▶ [DATA EXCERPTS]:
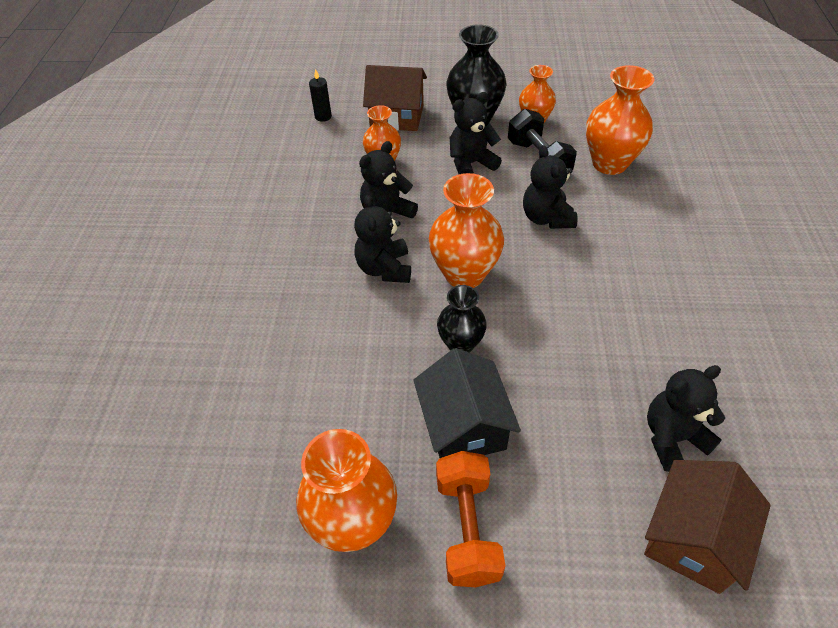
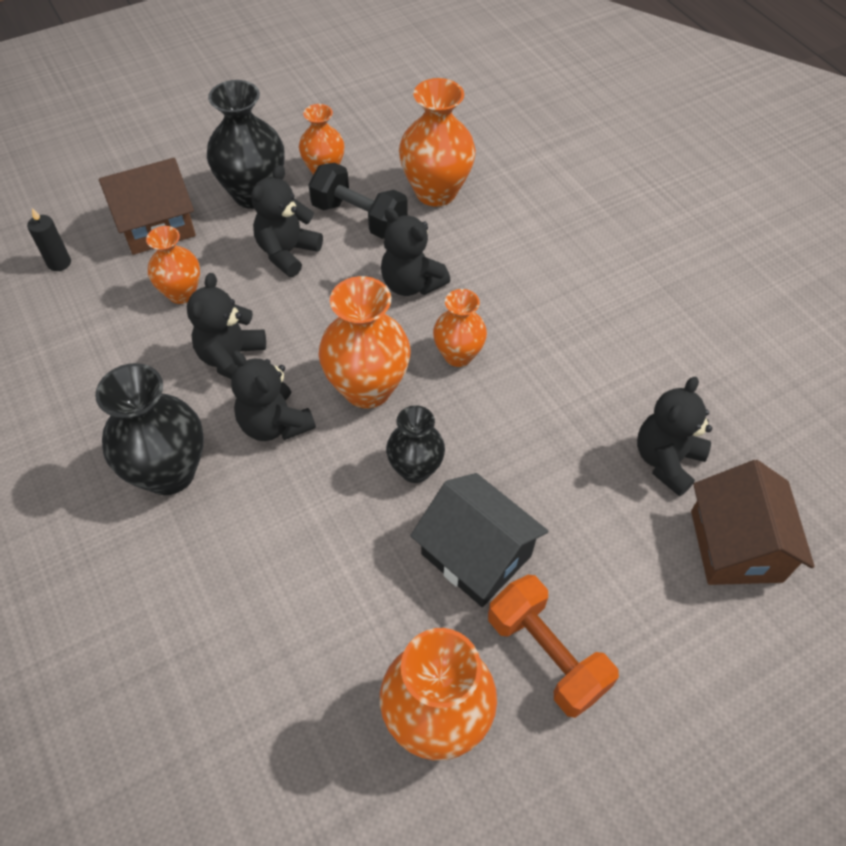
camera: 35 degrees left, 5 degrees up
(297, 268) = (169, 472): none -> black vase
(548, 281) = (458, 355): none -> orange vase

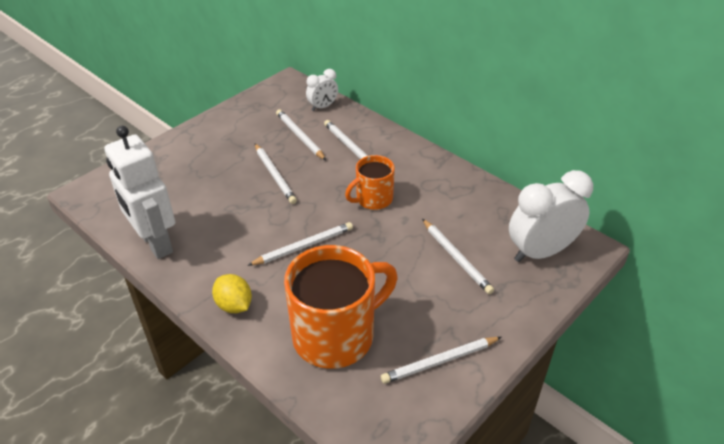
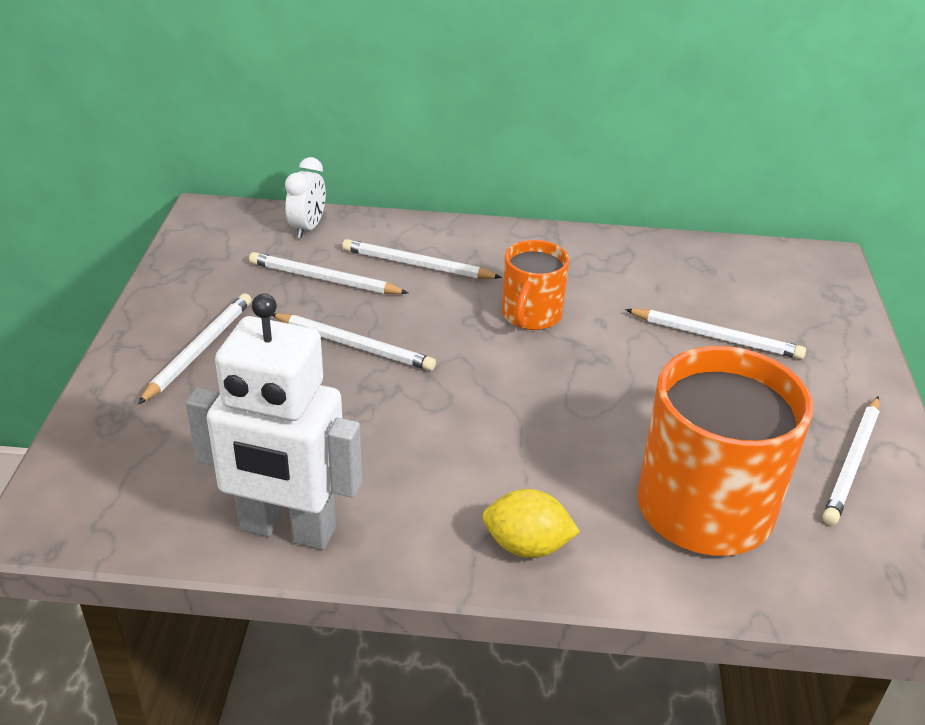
camera: 40 degrees left, 5 degrees down
(303, 246) = (519, 418): white pencil -> white pencil (199, 350)
(540, 252) = (789, 287): white clock -> none

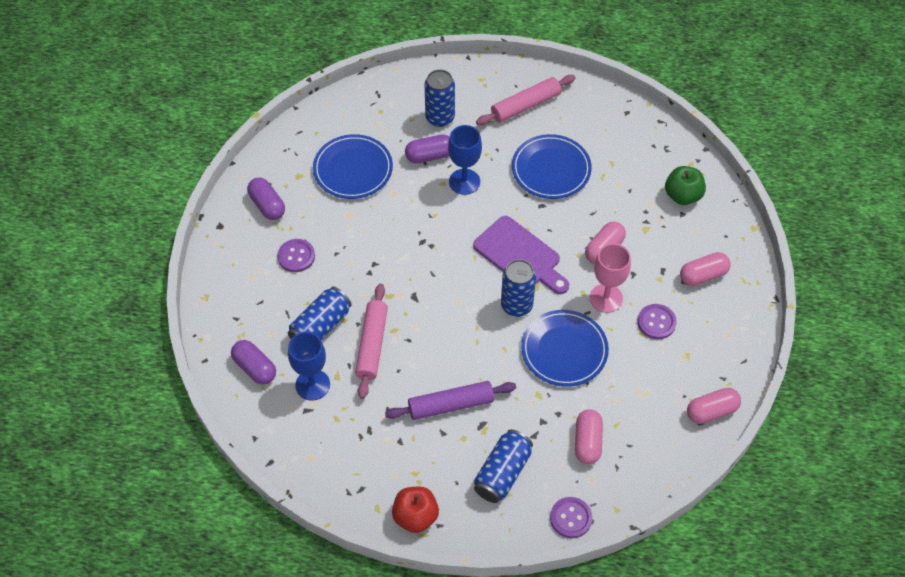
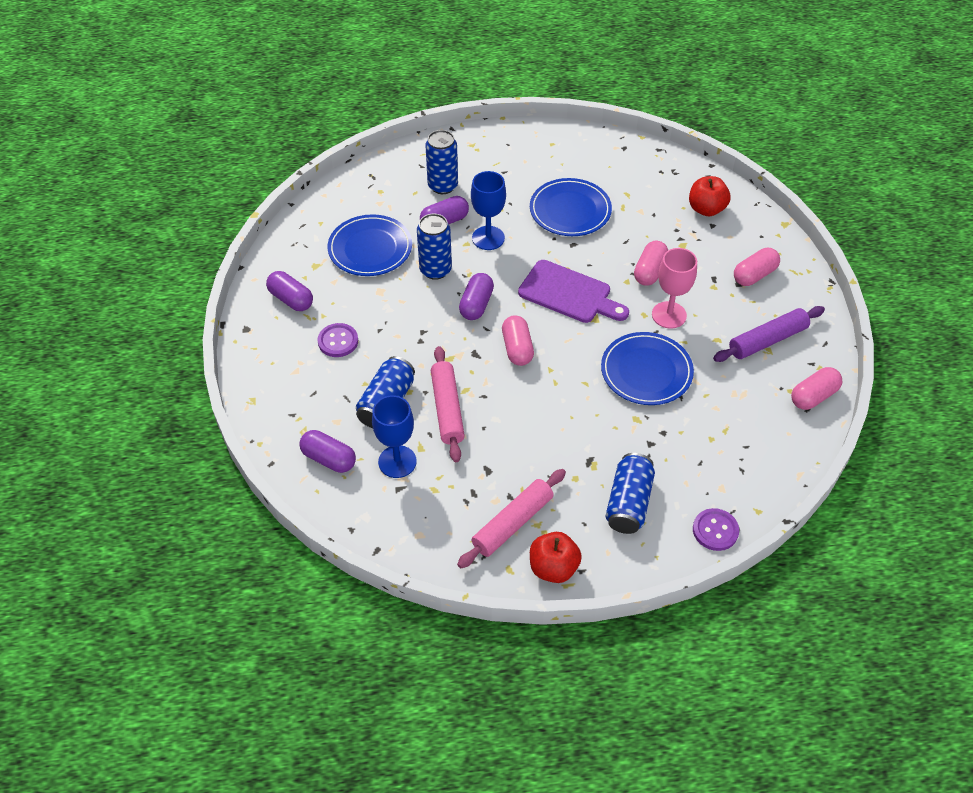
camera: 15 degrees left, 5 degrees down
(431, 248) = (476, 304): none -> purple capsule
(451, 405) = (550, 449): purple rolling pin -> purple rolling pin (767, 340)
(516, 305) = (583, 340): blue can -> blue can (435, 270)
(525, 105) = (524, 159): pink rolling pin -> pink rolling pin (512, 523)
(587, 442) = (703, 453): pink capsule -> pink capsule (517, 348)
(656, 322) = (727, 326): purple button -> none
(682, 195) = (706, 209): green apple -> red apple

▶ [TASK TO COMPLETE]: Every line of the listing that includes the word "left" belongs in the answer.

▶ [ANSWER BELOW]:
camera: 35 degrees left, 5 degrees up
camera: 40 degrees left, 5 degrees down
camera: 15 degrees left, 5 degrees down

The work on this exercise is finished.